* _TASK DIRECTIONS_:
Transcribe the listing word for word, beginning at its first line and ending at the line containing "(615, 466) = (335, 123): blue bowl -> none"; omit the pictures.

** DATA EXTRACT follows **

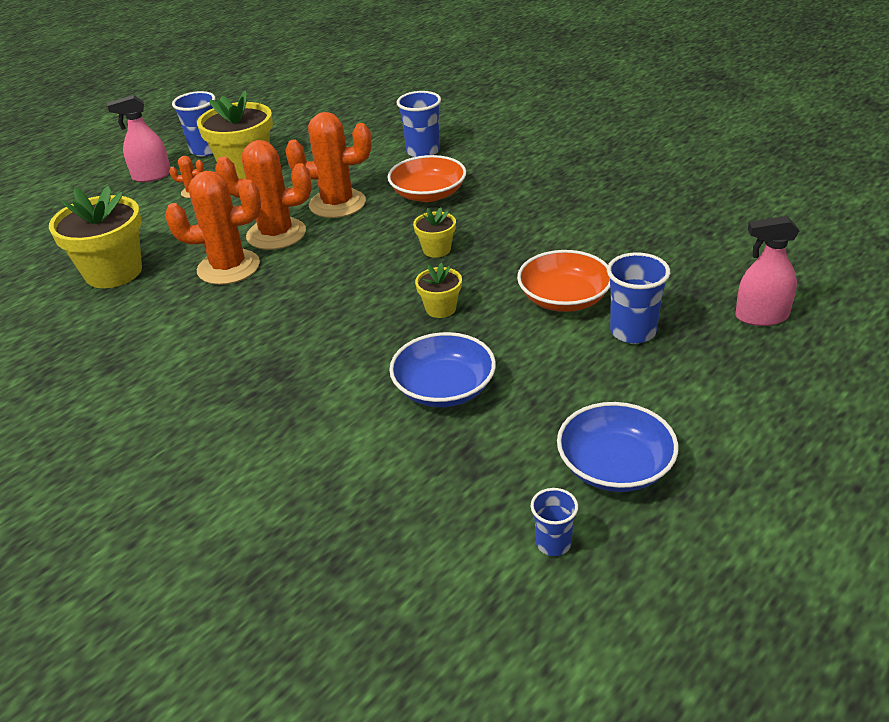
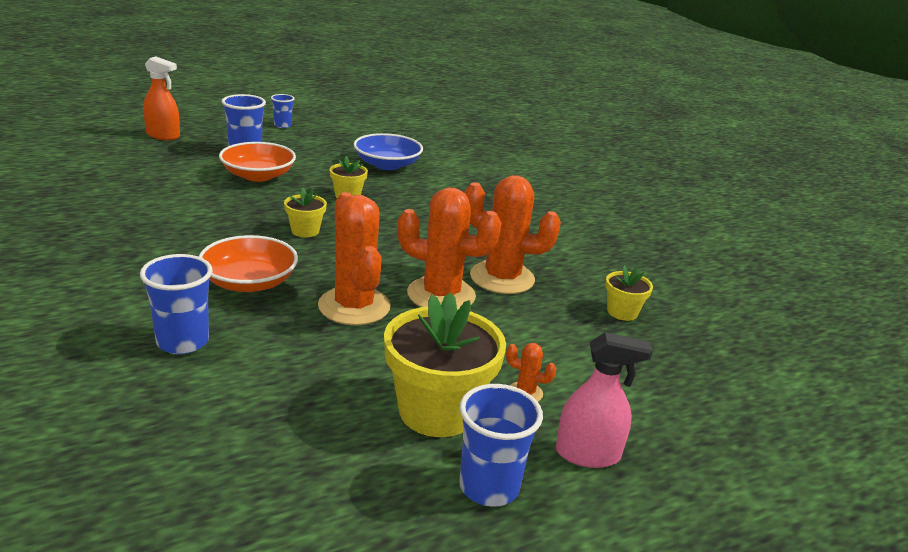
camera: 165 degrees left, 10 degrees down
(113, 272) = (622, 312): yellow flower pot -> yellow flower pot, size x0.50
(337, 204) = (354, 306): orange cactus -> orange cactus turned 45 degrees clockwise
(553, 543) = (389, 118): blue cup -> blue cup (282, 125)
(615, 466) = (335, 123): blue bowl -> none
(761, 316) = (163, 135): pink spray bottle -> orange spray bottle

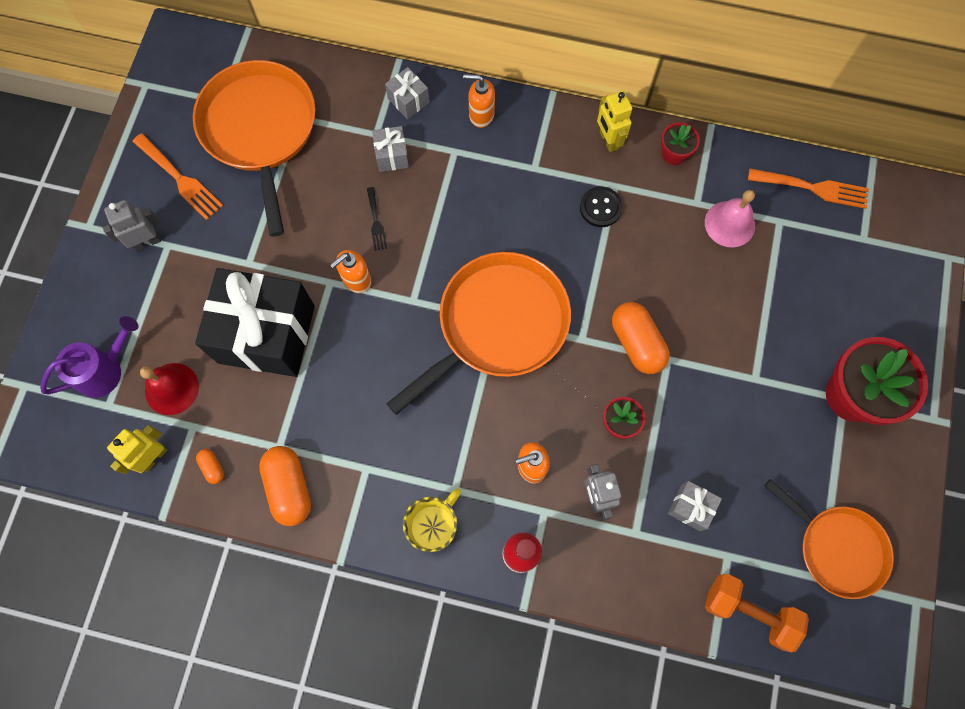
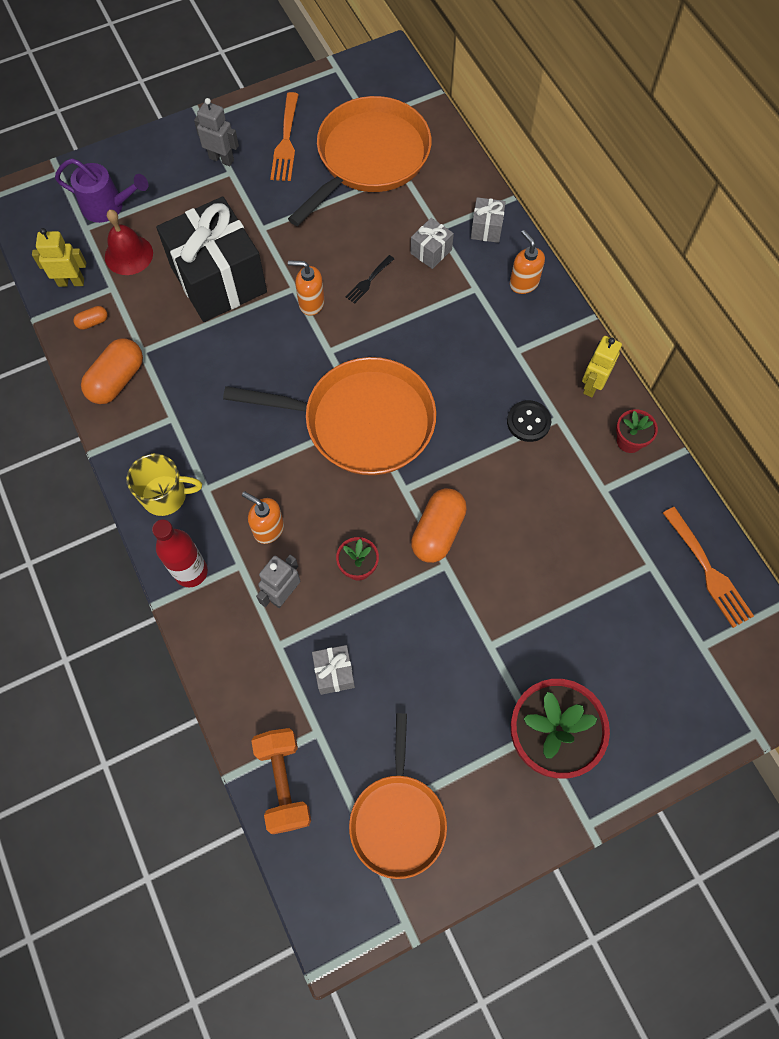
camera: 50 degrees right, 5 degrees down
(212, 467) = (93, 322): orange capsule -> orange capsule turned 45 degrees clockwise
(729, 224) = (609, 528): pink bell -> none

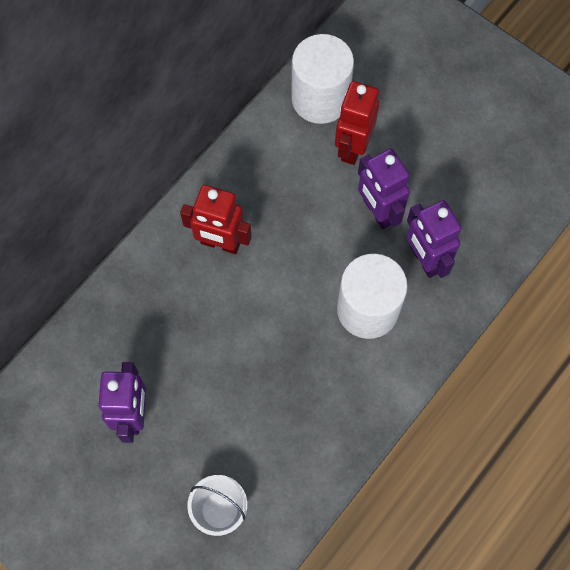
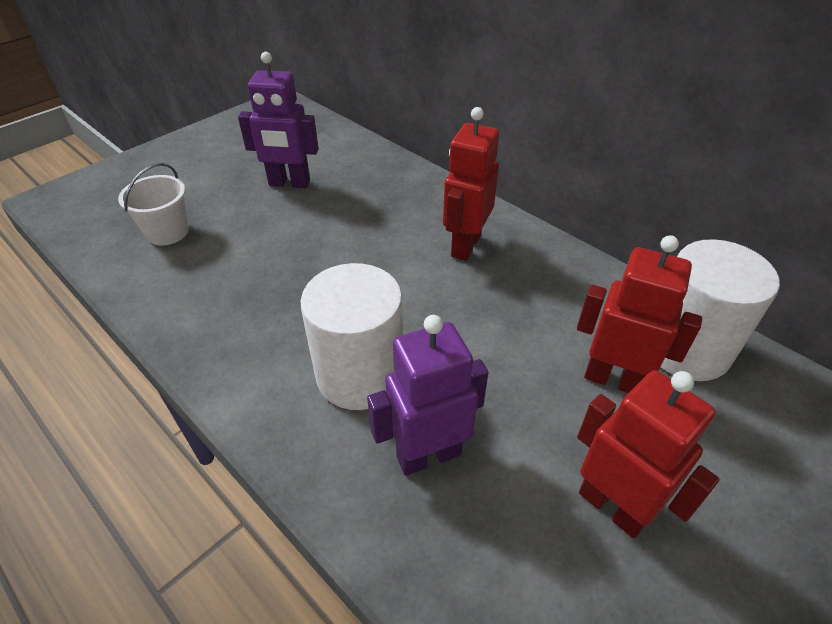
camera: 95 degrees right, 25 degrees down
(378, 211) = (510, 401): purple robot -> none
(444, 159) = (612, 506): none -> red robot

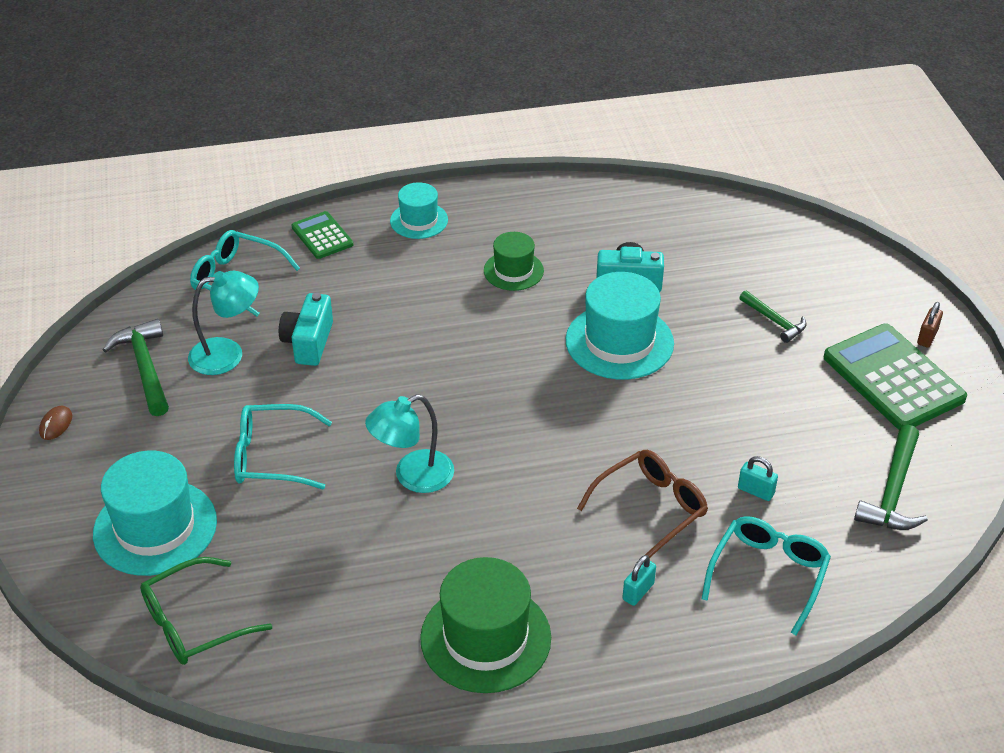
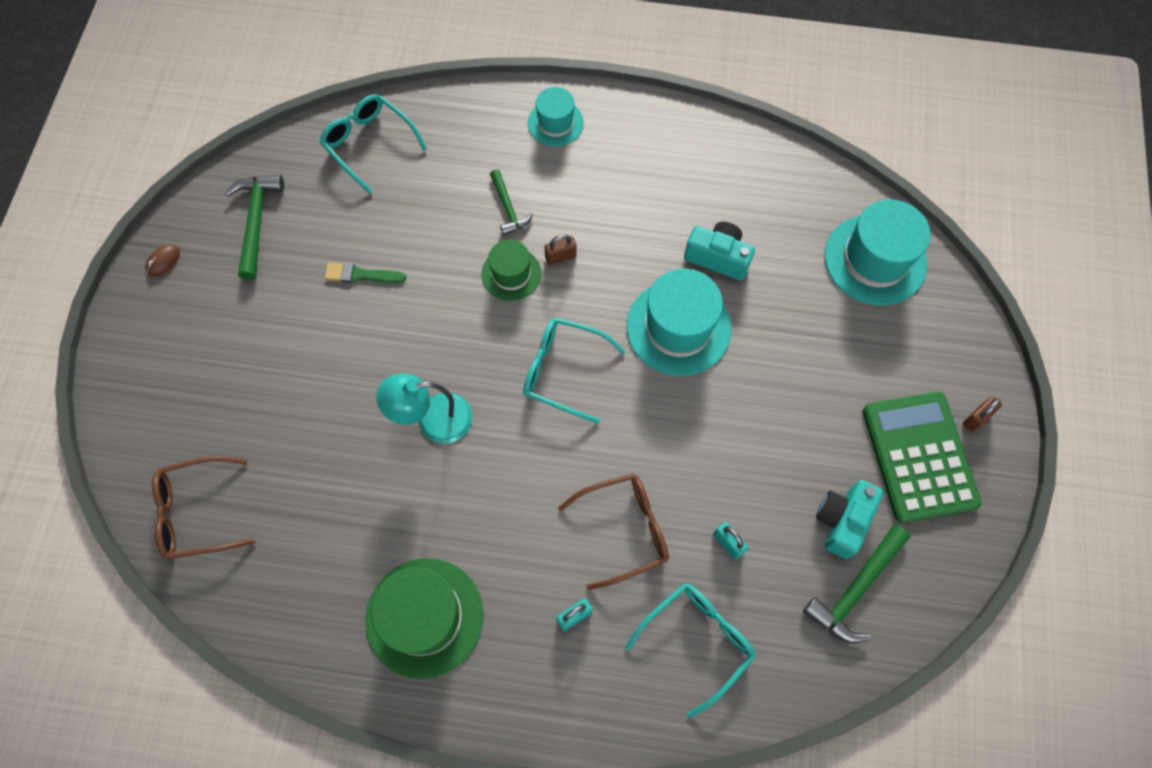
camera: 20 degrees right, 25 degrees up
(155, 527) = (203, 400): turquoise hat -> turquoise hat (875, 259)
(193, 623) = (196, 512): green glasses -> brown glasses
(227, 354) = (330, 229): turquoise lamp -> none
(271, 456) = (323, 356): turquoise glasses -> turquoise glasses (562, 370)
(279, 382) = (361, 275): none -> green brush
(308, 342) = (403, 238): turquoise camera -> turquoise camera (842, 521)
(322, 236) = (462, 115): green calculator -> none
(476, 318) = (560, 257): none -> brown padlock
(513, 271) = (617, 211): green hat -> green hat (511, 274)
(775, 321) = (836, 350): green hammer -> green hammer (508, 208)

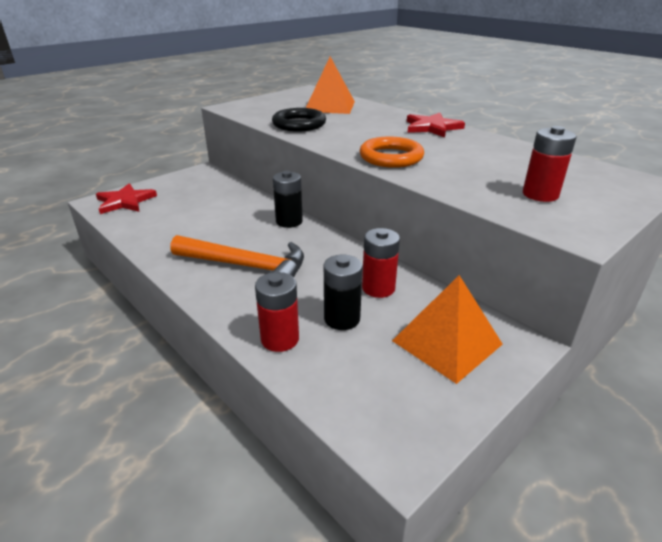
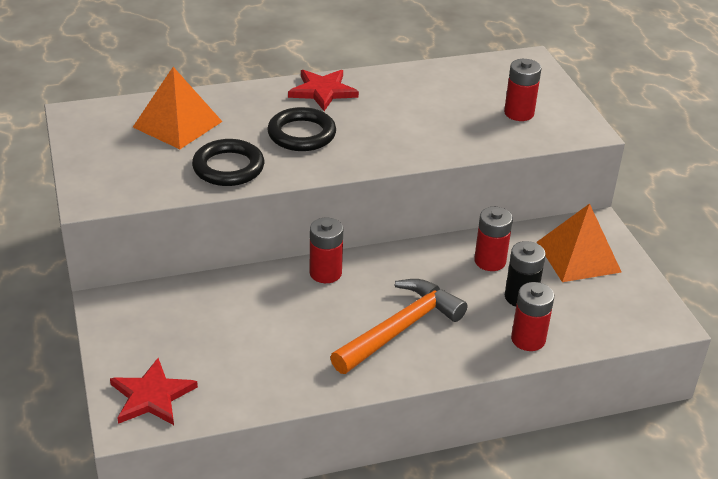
camera: 65 degrees left, 5 degrees up
(289, 221) = (325, 273): black battery -> red battery
(367, 132) = (301, 134): none -> black ring
(391, 157) = (385, 147): orange ring -> none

** End of DATA EXTRACT **

* _FINISHED EXERCISE_:
camera: 165 degrees left, 10 degrees down
(113, 272) = (622, 312): yellow flower pot -> yellow flower pot, size x0.50
(337, 204) = (354, 306): orange cactus -> orange cactus turned 45 degrees clockwise
(553, 543) = (389, 118): blue cup -> blue cup (282, 125)
(615, 466) = (335, 123): blue bowl -> none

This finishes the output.